Exercise brief: Output only the lines below that start at the line containing "STEPPER pin IN1: 14 -> 3" and end at the line containing "SERVO pin VCC: none -> 5V", with both ends kept.

Records supplied:
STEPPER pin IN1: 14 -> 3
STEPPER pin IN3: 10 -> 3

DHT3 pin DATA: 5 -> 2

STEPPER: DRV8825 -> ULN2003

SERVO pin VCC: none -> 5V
==
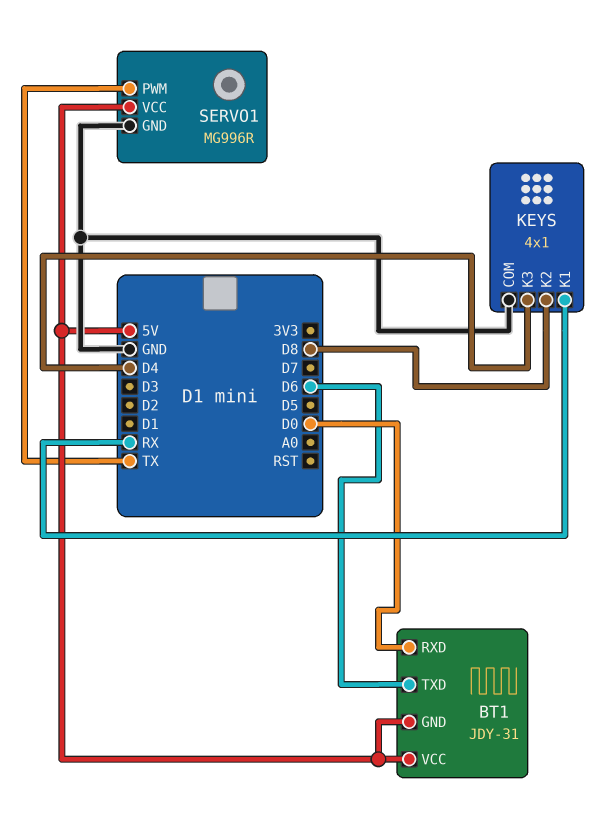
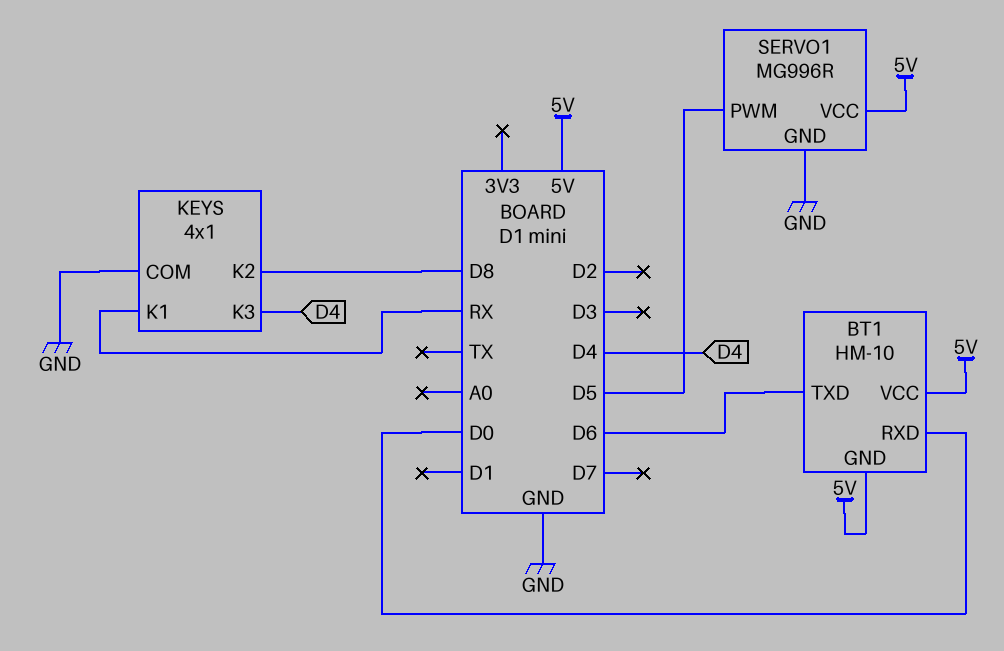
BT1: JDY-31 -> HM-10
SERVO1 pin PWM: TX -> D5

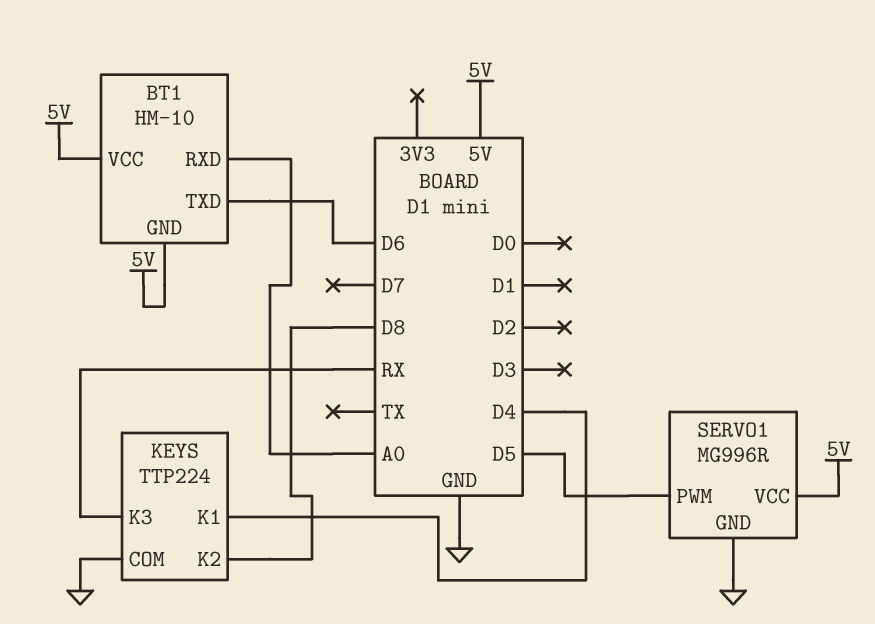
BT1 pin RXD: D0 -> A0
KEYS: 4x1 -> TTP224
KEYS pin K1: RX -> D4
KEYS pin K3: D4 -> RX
--
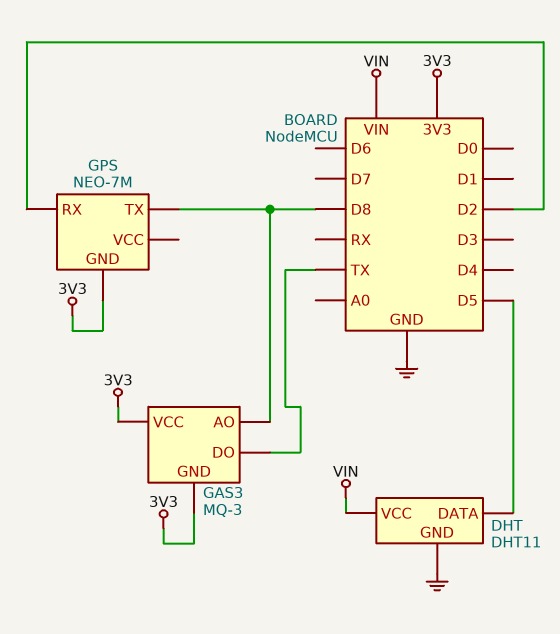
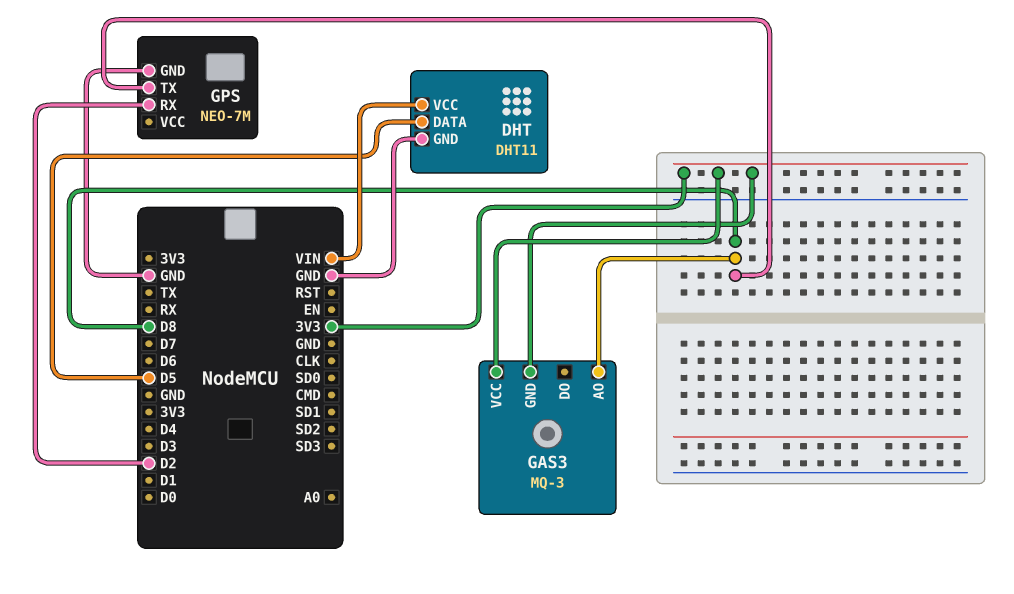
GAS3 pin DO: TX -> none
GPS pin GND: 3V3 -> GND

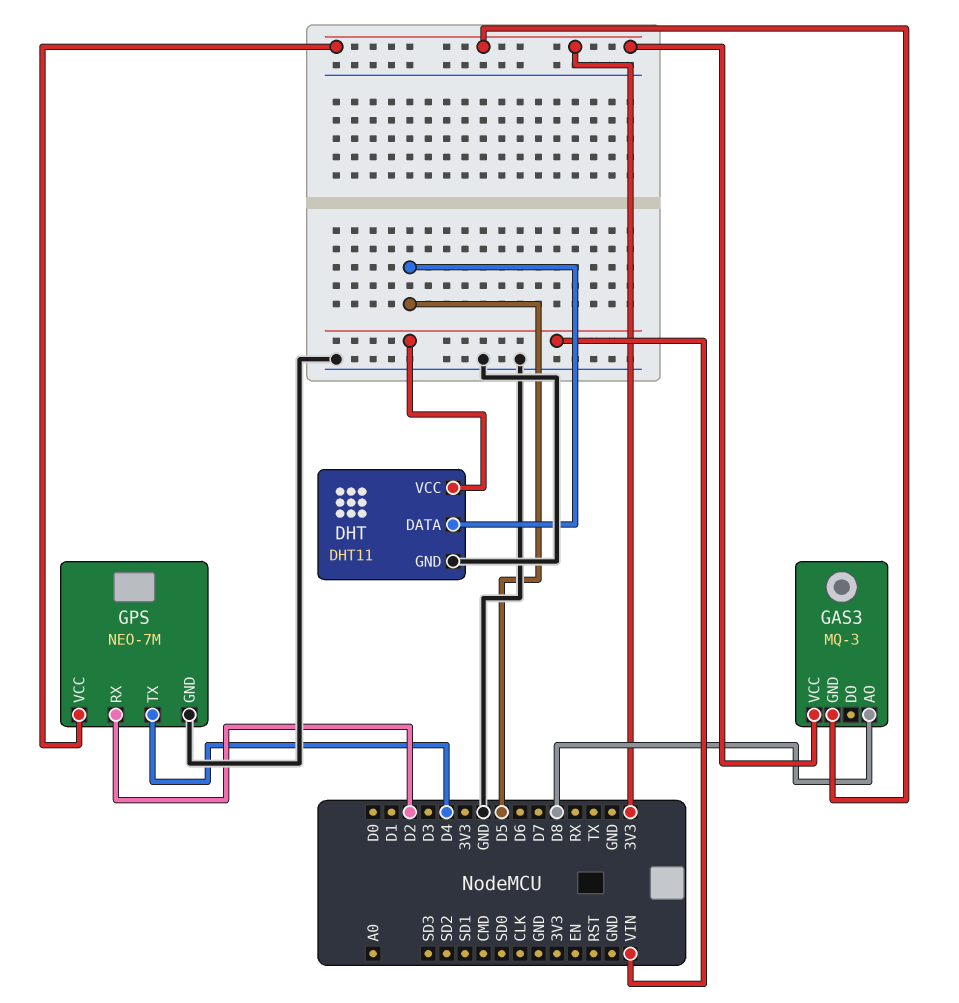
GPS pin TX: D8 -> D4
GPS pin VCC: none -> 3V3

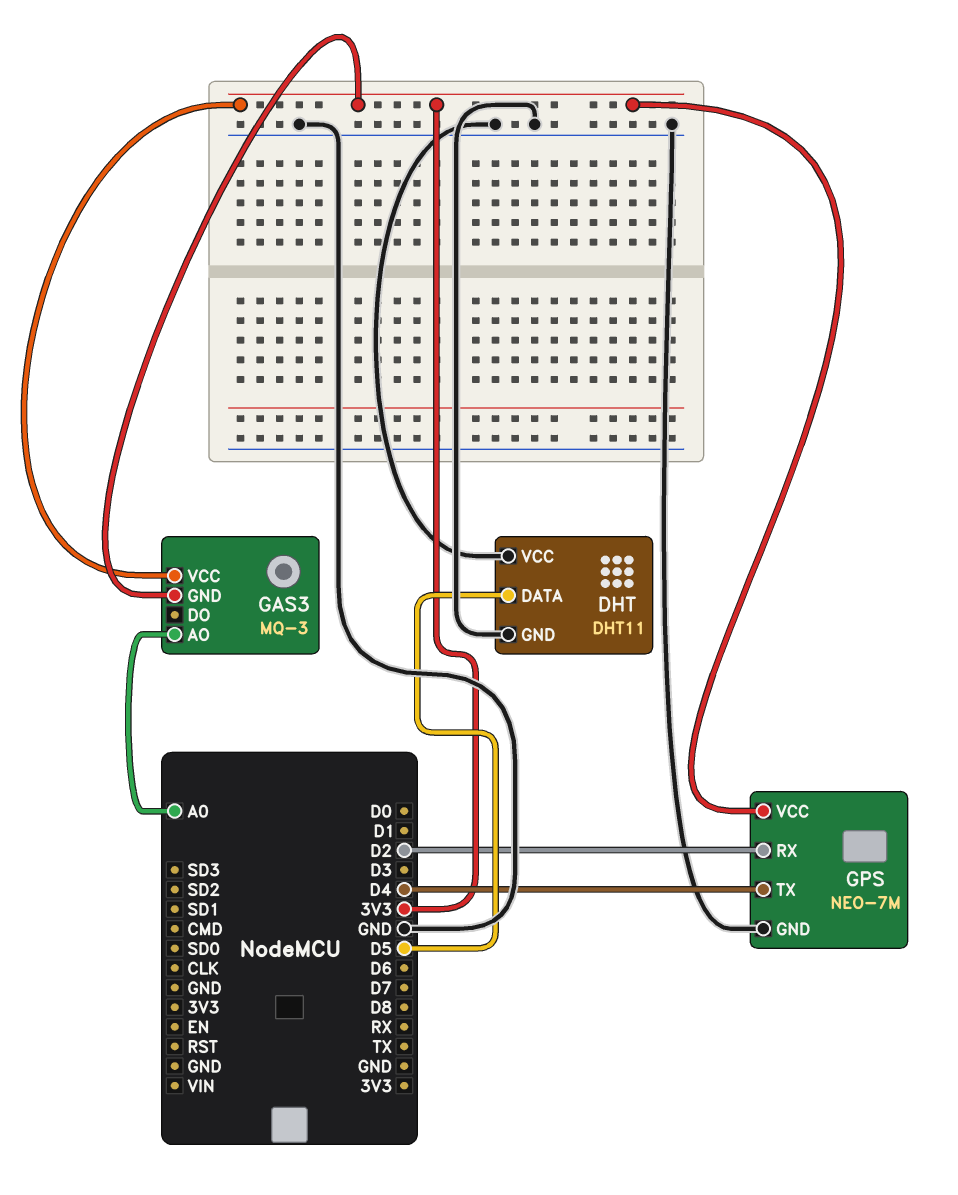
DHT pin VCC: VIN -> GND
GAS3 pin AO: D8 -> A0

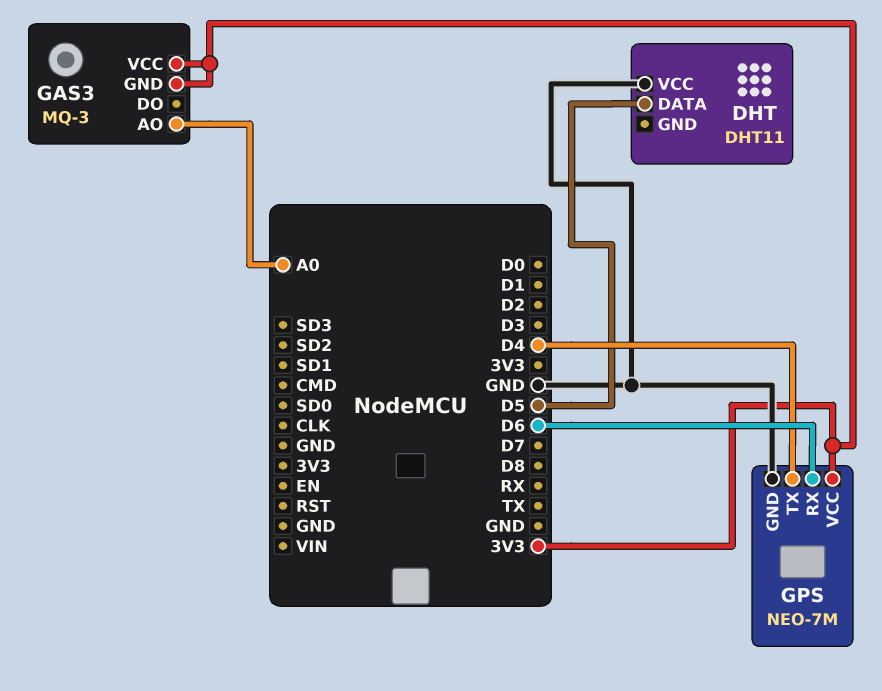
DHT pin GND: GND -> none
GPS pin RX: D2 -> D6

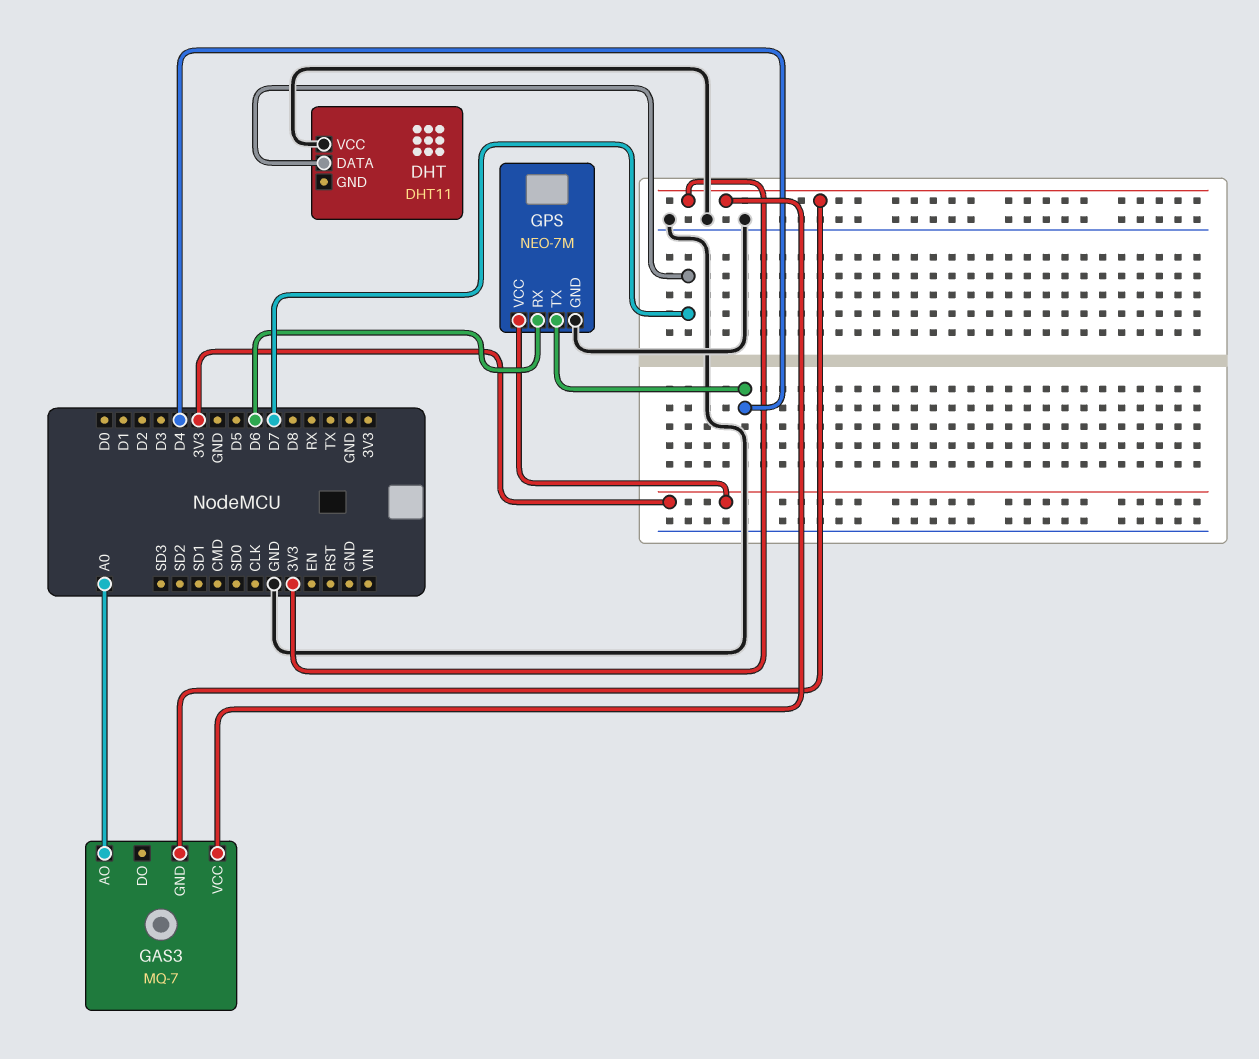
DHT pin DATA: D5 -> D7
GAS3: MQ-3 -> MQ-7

Solved problem:
STEPPER pin IN1: 14 -> 3
STEPPER pin IN3: 10 -> 3

DHT3 pin DATA: 5 -> 2

STEPPER: DRV8825 -> ULN2003

SERVO pin VCC: none -> 5V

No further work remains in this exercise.